Pictures stay out of the copy. Transcribe exactly the lines from the line with "U2 pin GND: 0V -> none" through the final line of the records.

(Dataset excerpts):
-.-.-

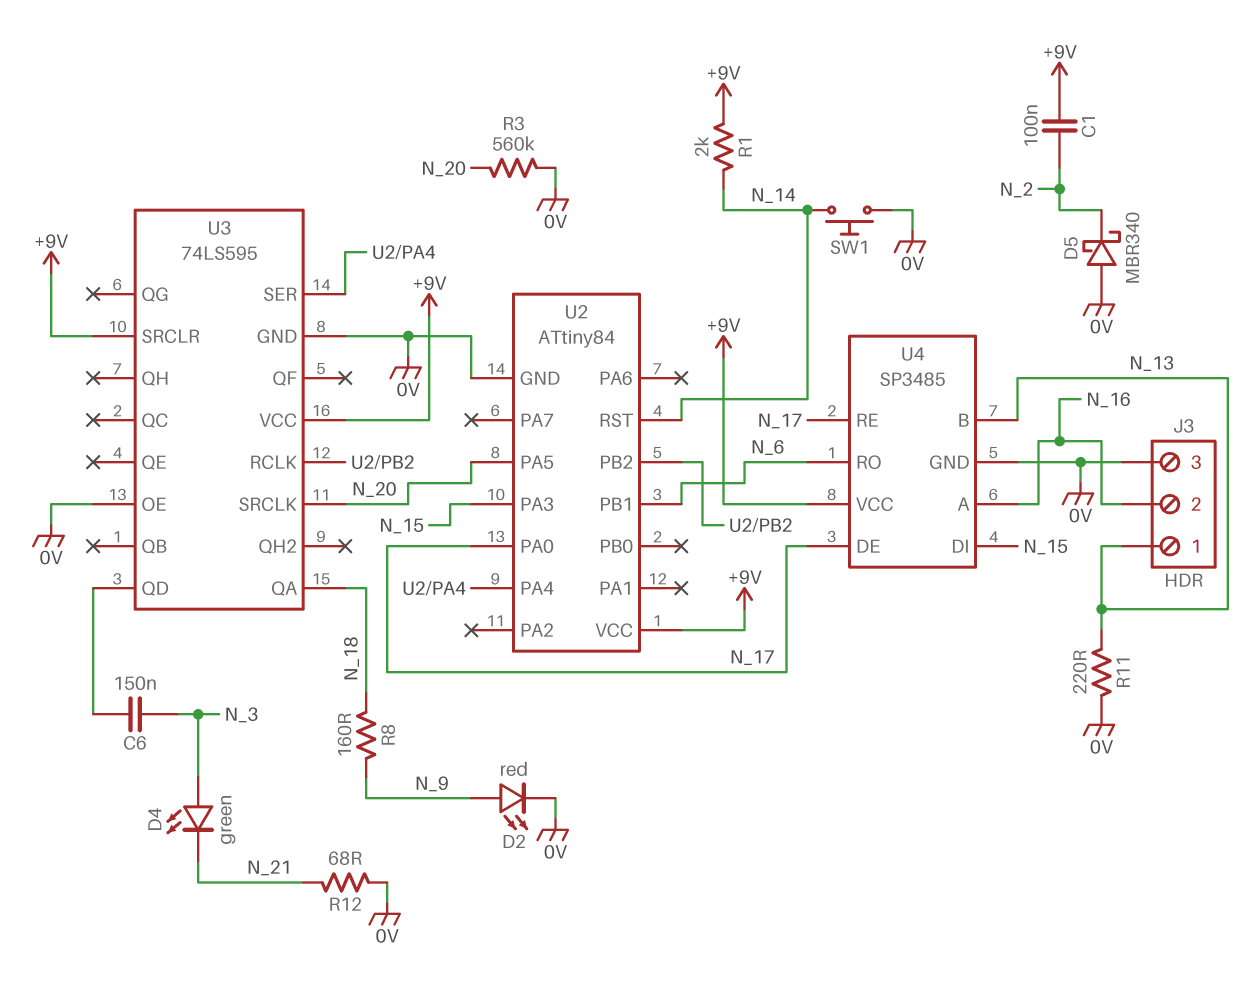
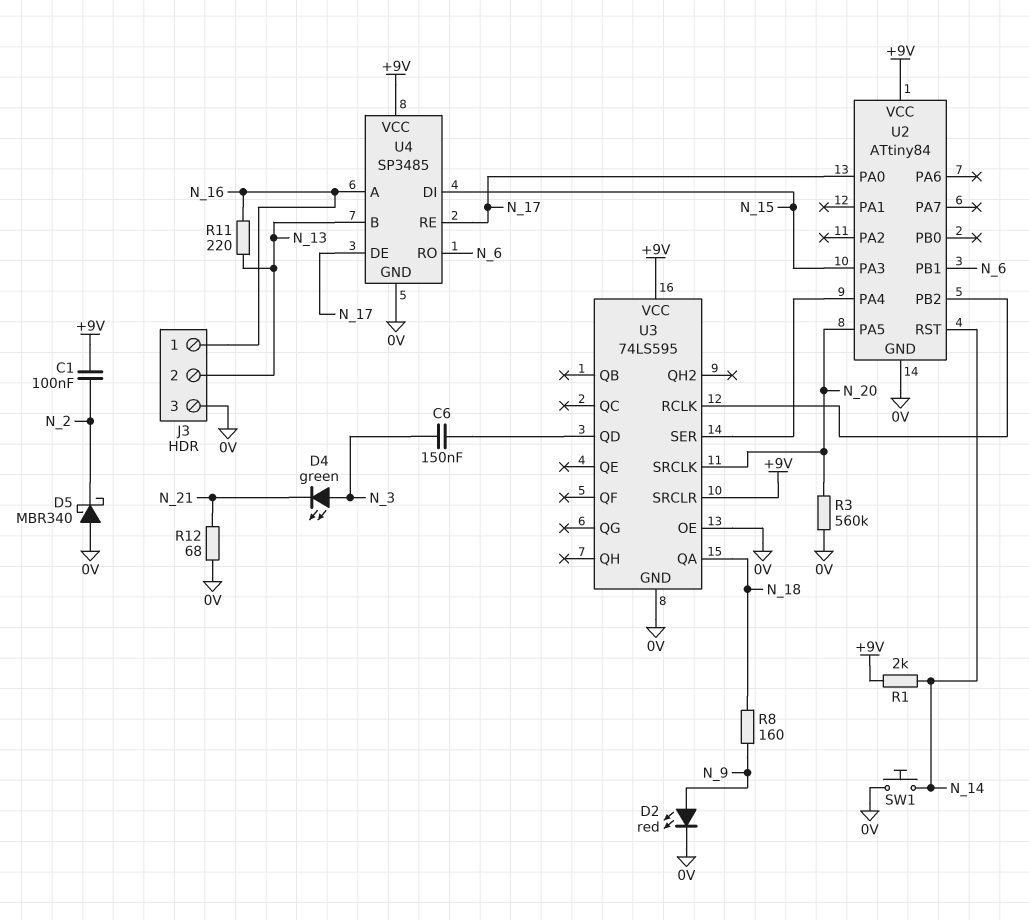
J3 pin 1: N_13 -> N_16
J3 pin 2: N_16 -> N_13
R11: 220 (0V, N_13) -> 220 (N_13, N_16)

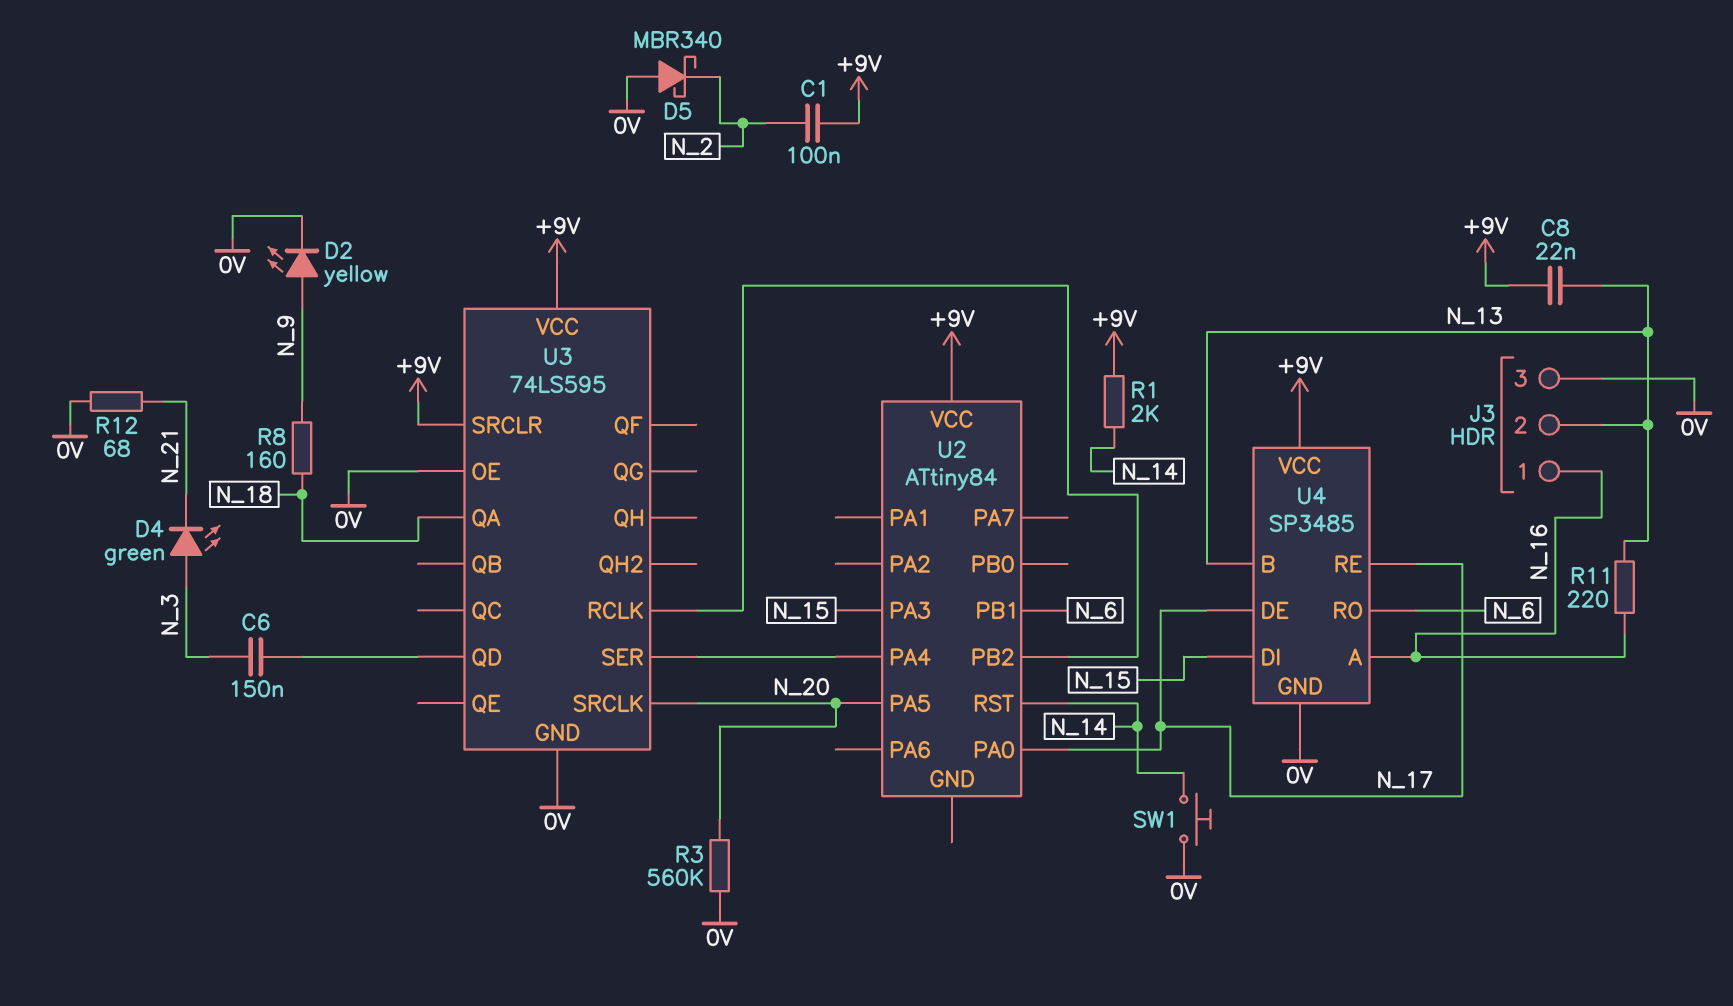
C8: none -> 22nF (+9V, N_13)
D2: LED red (A N_9, K 0V) -> LED yellow (A N_9, K 0V)
U2 pin GND: 0V -> none

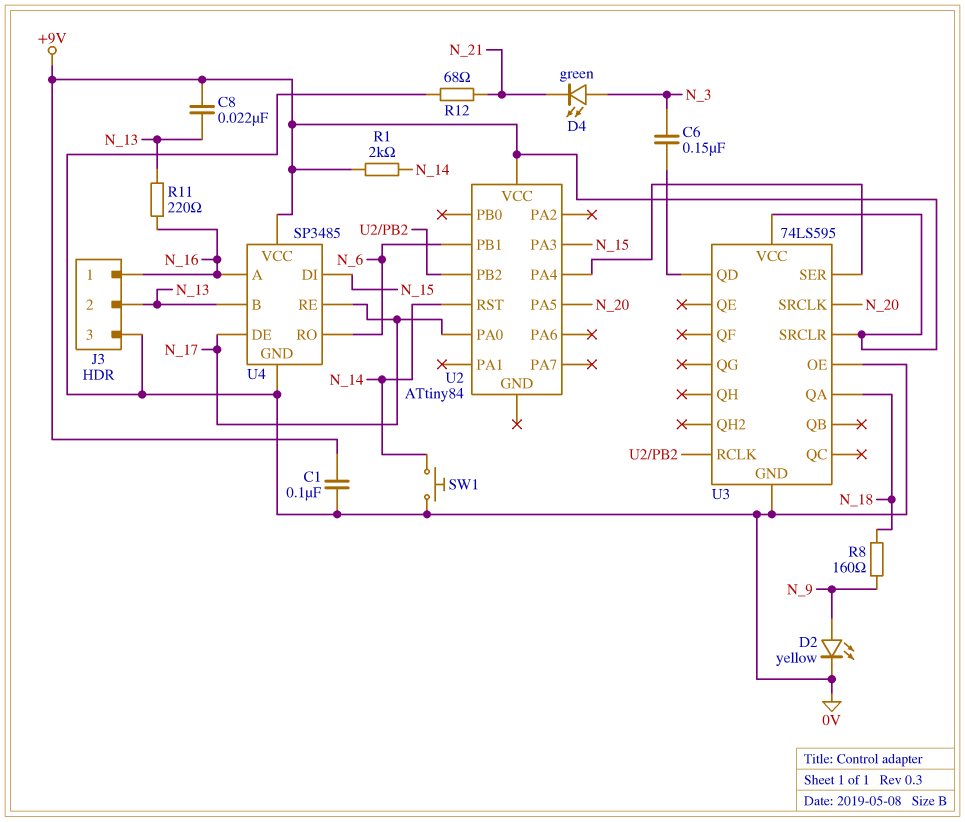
C1: 100nF (+9V, N_2) -> 100nF (+9V, 0V)
D5: schottky MBR340 (A 0V, K N_2) -> none
R3: 560k (0V, N_20) -> none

-.-.-

(Result of the task):
U2 pin GND: 0V -> none

C1: 100nF (+9V, N_2) -> 100nF (+9V, 0V)
D5: schottky MBR340 (A 0V, K N_2) -> none
R3: 560k (0V, N_20) -> none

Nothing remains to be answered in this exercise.